DATA SHOWN
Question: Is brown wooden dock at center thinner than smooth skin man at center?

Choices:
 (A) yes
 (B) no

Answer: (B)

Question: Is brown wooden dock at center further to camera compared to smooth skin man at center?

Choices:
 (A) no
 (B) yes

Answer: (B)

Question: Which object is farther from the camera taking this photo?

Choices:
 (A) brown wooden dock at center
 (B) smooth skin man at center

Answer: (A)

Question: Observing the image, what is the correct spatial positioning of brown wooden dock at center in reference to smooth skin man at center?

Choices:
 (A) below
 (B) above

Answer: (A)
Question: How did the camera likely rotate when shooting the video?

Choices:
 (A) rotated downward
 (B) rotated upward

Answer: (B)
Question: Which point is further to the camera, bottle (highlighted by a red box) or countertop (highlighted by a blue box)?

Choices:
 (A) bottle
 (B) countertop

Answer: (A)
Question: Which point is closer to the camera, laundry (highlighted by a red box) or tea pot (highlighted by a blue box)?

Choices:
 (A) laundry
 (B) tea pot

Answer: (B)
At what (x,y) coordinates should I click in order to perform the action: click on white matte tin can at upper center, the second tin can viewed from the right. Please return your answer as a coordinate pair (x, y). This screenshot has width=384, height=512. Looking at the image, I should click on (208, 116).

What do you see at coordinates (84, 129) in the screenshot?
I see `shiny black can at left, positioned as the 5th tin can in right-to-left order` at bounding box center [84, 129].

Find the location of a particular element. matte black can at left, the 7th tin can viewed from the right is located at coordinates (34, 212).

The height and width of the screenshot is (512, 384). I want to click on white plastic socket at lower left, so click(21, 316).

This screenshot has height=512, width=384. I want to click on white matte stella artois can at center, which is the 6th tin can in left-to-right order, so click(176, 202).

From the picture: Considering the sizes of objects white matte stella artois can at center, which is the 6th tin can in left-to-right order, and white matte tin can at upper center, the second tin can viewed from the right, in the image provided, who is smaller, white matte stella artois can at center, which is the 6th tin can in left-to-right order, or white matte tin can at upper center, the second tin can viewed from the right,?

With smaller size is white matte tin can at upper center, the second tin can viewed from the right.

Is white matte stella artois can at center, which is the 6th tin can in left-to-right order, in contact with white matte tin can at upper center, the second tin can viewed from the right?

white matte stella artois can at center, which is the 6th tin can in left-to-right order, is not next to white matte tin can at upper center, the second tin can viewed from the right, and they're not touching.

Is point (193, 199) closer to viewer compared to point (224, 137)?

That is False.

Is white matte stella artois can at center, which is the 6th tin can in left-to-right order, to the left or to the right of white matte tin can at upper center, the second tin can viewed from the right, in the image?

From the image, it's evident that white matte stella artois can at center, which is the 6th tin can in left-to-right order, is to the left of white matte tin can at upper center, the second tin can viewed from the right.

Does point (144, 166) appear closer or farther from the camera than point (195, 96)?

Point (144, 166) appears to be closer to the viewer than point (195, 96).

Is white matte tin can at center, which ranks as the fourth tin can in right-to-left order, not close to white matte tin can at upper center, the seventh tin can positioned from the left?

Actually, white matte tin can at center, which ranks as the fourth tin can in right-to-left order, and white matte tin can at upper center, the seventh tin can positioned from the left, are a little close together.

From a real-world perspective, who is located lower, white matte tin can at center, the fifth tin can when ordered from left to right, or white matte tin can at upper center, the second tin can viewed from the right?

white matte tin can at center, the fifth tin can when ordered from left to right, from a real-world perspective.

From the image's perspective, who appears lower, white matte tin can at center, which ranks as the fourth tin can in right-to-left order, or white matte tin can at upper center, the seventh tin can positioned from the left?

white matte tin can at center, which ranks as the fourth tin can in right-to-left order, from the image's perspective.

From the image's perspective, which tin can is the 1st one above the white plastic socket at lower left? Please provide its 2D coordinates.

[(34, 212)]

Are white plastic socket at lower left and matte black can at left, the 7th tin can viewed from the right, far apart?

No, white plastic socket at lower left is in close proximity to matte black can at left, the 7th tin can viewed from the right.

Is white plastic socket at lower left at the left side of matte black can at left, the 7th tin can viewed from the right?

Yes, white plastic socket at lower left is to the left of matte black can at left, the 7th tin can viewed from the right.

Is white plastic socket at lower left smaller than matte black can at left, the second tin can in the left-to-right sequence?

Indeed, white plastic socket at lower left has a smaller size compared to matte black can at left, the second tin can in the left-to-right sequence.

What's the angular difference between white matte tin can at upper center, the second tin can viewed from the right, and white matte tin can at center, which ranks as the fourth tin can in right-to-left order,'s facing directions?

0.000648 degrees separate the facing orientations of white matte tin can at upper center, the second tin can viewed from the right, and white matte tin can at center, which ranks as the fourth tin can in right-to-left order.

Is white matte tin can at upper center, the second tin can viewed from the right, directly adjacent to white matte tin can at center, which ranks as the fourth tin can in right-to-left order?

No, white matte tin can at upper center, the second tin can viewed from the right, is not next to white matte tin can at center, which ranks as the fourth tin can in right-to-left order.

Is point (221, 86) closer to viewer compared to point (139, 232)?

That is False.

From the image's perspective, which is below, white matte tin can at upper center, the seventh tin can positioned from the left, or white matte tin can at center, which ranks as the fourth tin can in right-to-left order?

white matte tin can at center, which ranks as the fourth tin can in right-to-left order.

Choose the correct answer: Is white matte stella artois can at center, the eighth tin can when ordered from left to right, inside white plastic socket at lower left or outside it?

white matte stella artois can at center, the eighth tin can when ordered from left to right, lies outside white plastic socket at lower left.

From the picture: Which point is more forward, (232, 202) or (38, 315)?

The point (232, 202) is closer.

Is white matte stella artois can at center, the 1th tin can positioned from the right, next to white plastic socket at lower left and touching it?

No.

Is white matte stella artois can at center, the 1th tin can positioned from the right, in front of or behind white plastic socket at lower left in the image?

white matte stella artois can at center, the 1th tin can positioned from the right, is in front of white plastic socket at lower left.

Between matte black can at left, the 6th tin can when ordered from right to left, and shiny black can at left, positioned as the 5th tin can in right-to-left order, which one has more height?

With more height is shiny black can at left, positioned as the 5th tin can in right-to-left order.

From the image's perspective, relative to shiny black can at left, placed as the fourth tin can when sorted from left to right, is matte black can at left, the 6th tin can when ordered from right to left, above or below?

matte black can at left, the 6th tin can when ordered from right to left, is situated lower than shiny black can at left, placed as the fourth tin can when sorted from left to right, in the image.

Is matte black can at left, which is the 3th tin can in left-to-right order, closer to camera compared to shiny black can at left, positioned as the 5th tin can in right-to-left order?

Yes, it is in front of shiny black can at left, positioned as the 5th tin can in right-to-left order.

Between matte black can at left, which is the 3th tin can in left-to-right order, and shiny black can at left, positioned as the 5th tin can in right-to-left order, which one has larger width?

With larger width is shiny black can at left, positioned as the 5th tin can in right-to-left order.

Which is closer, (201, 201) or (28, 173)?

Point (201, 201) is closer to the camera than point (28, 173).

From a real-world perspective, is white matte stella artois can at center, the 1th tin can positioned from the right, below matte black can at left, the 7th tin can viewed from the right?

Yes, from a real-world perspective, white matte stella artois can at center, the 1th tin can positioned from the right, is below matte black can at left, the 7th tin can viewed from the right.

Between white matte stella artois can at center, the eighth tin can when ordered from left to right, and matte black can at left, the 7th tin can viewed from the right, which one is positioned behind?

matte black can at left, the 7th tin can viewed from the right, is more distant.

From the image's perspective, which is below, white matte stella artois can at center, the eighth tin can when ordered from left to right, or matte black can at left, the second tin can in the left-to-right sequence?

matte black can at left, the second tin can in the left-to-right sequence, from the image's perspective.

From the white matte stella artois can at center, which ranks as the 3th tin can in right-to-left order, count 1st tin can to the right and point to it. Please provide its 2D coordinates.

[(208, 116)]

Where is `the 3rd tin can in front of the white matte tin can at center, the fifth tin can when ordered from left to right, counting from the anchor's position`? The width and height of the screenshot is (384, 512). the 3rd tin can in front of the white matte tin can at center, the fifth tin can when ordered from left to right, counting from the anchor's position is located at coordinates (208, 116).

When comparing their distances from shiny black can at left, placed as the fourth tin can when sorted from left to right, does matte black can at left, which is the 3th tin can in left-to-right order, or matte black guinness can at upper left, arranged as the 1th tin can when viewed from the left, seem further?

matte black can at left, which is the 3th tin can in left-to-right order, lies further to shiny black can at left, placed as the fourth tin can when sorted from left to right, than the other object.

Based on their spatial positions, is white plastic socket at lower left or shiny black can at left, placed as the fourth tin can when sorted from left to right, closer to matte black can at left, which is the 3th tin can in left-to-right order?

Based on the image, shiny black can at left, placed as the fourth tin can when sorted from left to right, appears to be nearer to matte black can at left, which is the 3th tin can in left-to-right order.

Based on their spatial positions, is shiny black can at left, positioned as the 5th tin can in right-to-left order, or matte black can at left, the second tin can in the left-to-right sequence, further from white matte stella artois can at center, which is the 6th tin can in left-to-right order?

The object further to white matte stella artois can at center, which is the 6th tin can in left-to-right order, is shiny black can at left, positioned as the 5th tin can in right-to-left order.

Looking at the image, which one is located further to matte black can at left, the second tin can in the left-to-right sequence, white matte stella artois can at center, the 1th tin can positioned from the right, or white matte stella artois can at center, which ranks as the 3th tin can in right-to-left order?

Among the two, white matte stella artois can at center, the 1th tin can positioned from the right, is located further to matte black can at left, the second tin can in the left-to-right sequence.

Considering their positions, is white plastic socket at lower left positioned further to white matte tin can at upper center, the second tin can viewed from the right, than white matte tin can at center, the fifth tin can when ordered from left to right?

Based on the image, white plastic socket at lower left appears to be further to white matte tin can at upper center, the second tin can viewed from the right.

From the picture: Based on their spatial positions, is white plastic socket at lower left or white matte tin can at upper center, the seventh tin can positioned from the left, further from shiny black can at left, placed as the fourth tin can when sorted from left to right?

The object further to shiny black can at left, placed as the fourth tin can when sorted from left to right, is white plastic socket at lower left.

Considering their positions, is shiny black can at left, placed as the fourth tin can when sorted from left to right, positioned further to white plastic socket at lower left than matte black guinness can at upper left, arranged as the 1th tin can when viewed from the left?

WRITTEN PROBLEM
Reproduce the lines between the one containing "0.000648 degrees separate" and the one containing "Choose the correct", inclusive, without any changes.

WORKED ANSWER
0.000648 degrees separate the facing orientations of white matte tin can at upper center, the second tin can viewed from the right, and white matte tin can at center, which ranks as the fourth tin can in right-to-left order.

Is white matte tin can at upper center, the second tin can viewed from the right, directly adjacent to white matte tin can at center, which ranks as the fourth tin can in right-to-left order?

No, white matte tin can at upper center, the second tin can viewed from the right, is not next to white matte tin can at center, which ranks as the fourth tin can in right-to-left order.

Is point (221, 86) closer to viewer compared to point (139, 232)?

That is False.

From the image's perspective, which is below, white matte tin can at upper center, the seventh tin can positioned from the left, or white matte tin can at center, which ranks as the fourth tin can in right-to-left order?

white matte tin can at center, which ranks as the fourth tin can in right-to-left order.

Choose the correct answer: Is white matte stella artois can at center, the eighth tin can when ordered from left to right, inside white plastic socket at lower left or outside it?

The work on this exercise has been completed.